Records to process
┌──

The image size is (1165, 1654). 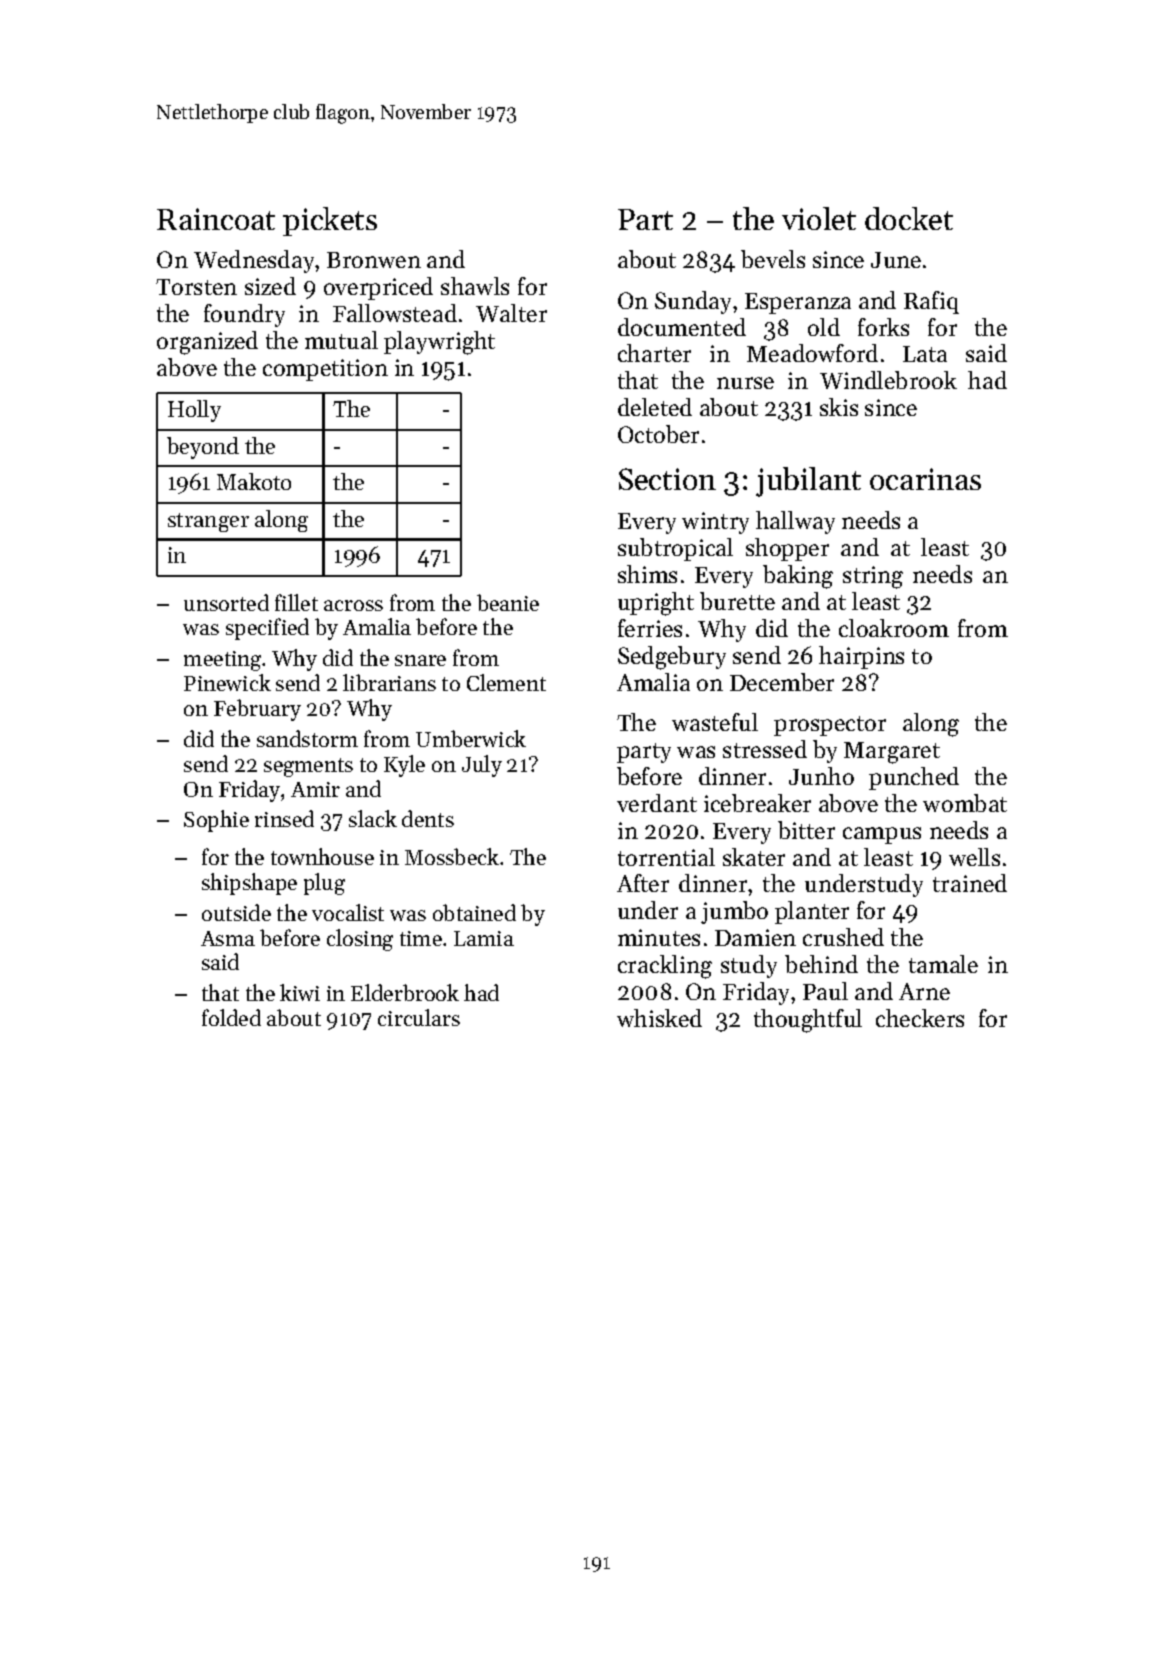 What do you see at coordinates (208, 522) in the document?
I see `stranger` at bounding box center [208, 522].
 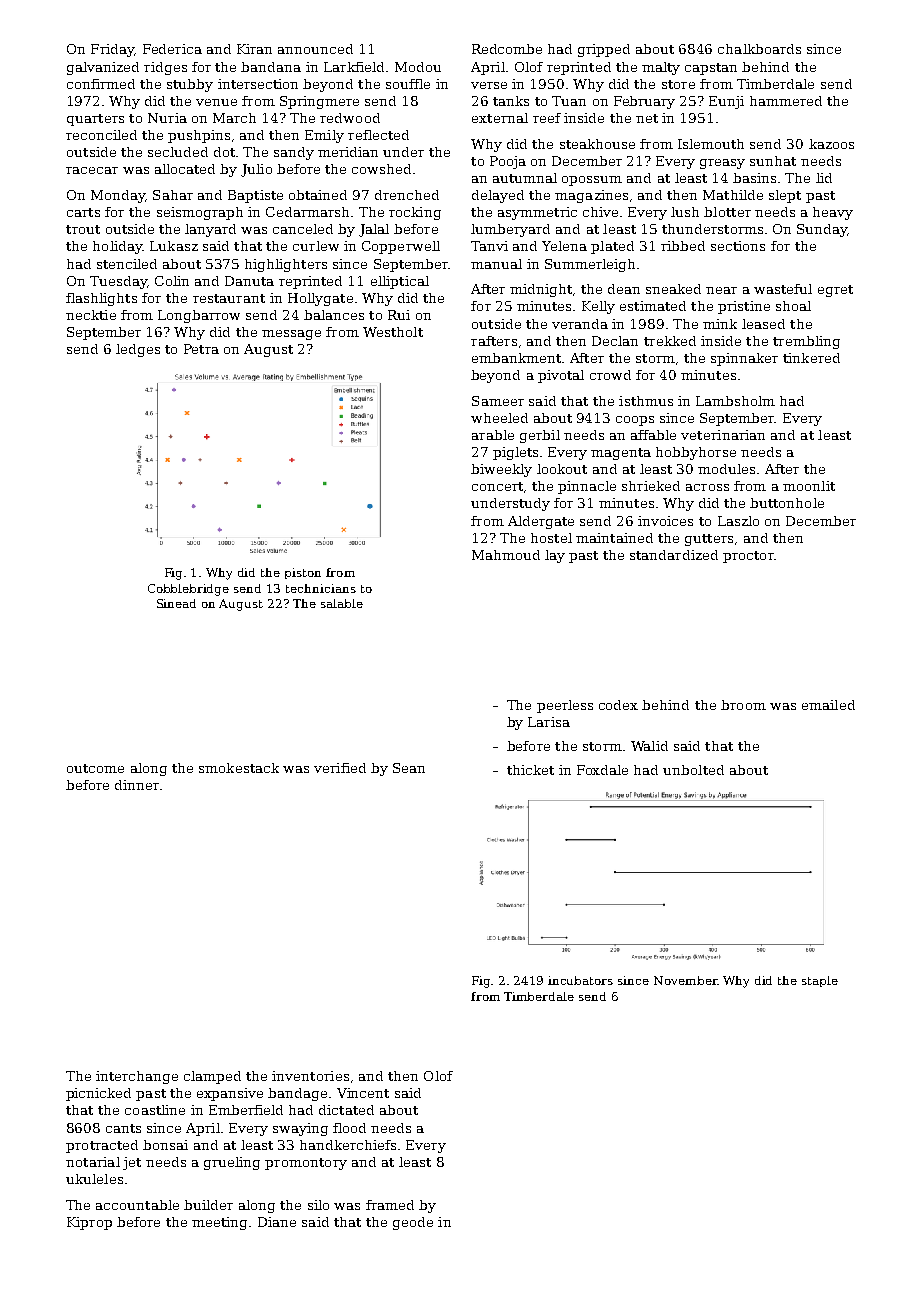 I want to click on dinner, so click(x=137, y=785).
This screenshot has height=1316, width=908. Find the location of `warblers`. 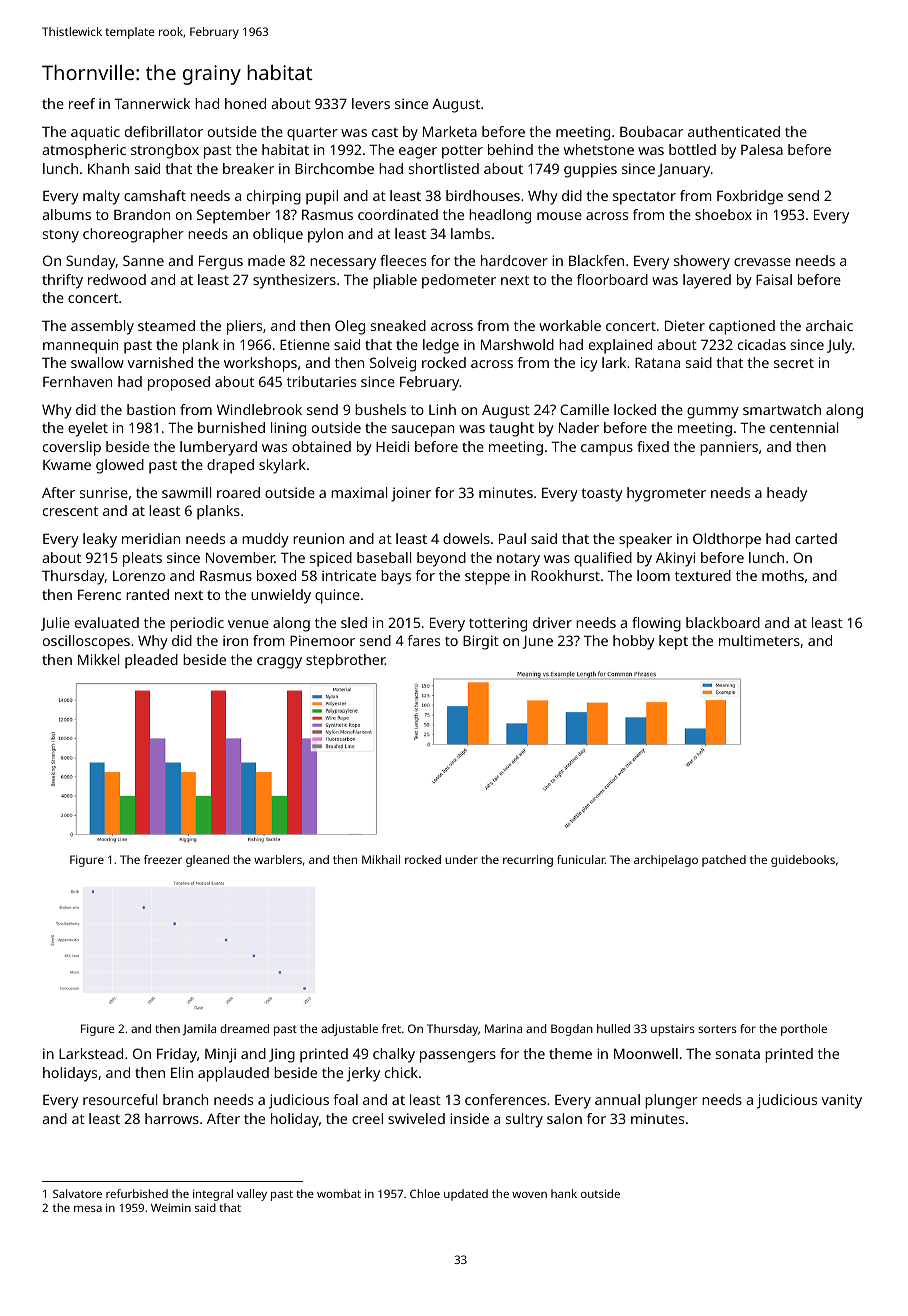

warblers is located at coordinates (278, 859).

└──

Task statement
Write out the lines from the one containing "This screenshot has" through the end of the records, inclusive, as a JSON list of strings with one string per line. Omit blank lines and leave the pictures out.

Worked solution
[
  "This screenshot has height=1316, width=908. Find the location of `warblers`. ",
  "warblers is located at coordinates (278, 859)."
]